WHAT YOU HAVE TO DO: Would you return the data below exactly as it stands, with every picture left out?
──────── PROVIDED DATA ────────
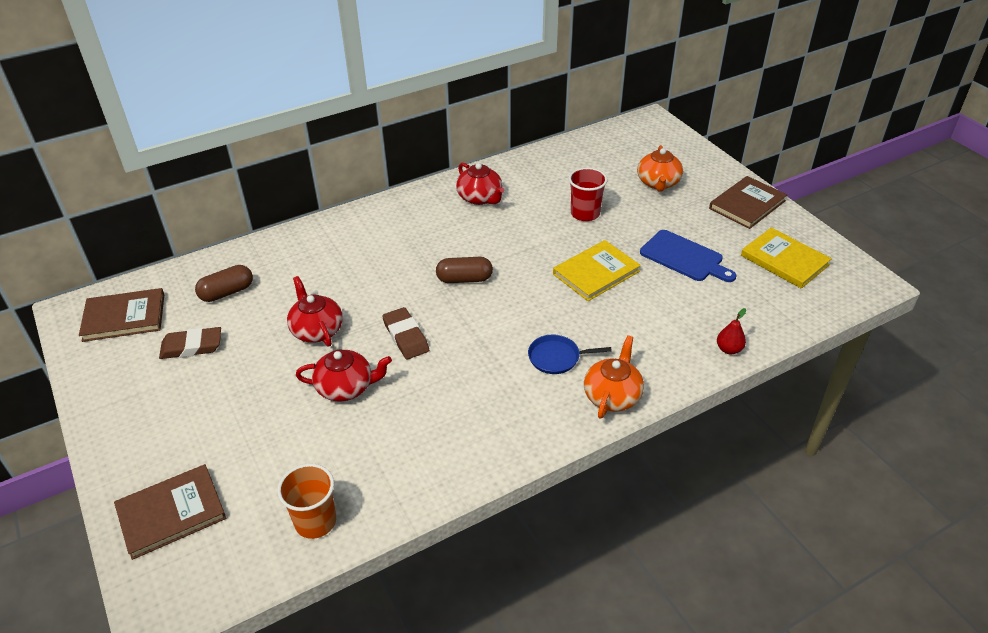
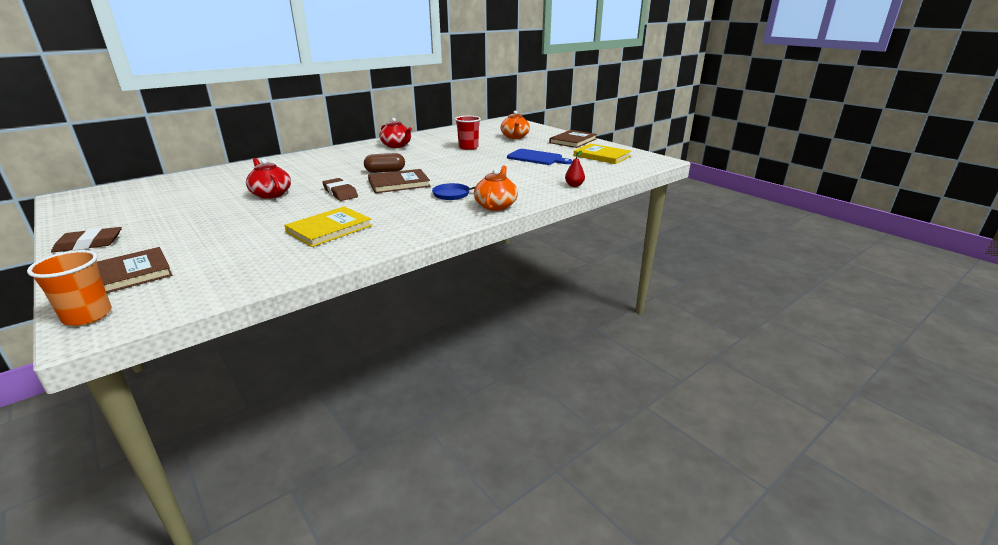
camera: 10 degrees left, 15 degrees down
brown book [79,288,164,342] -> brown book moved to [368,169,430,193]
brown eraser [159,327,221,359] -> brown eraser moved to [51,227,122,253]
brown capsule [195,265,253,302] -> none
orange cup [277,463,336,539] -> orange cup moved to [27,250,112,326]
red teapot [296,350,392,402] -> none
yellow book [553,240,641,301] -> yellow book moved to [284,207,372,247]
────────
ANSWER SPACE:
camera: 10 degrees left, 15 degrees down
brown book [79,288,164,342] -> brown book moved to [368,169,430,193]
brown eraser [159,327,221,359] -> brown eraser moved to [51,227,122,253]
brown capsule [195,265,253,302] -> none
orange cup [277,463,336,539] -> orange cup moved to [27,250,112,326]
red teapot [296,350,392,402] -> none
yellow book [553,240,641,301] -> yellow book moved to [284,207,372,247]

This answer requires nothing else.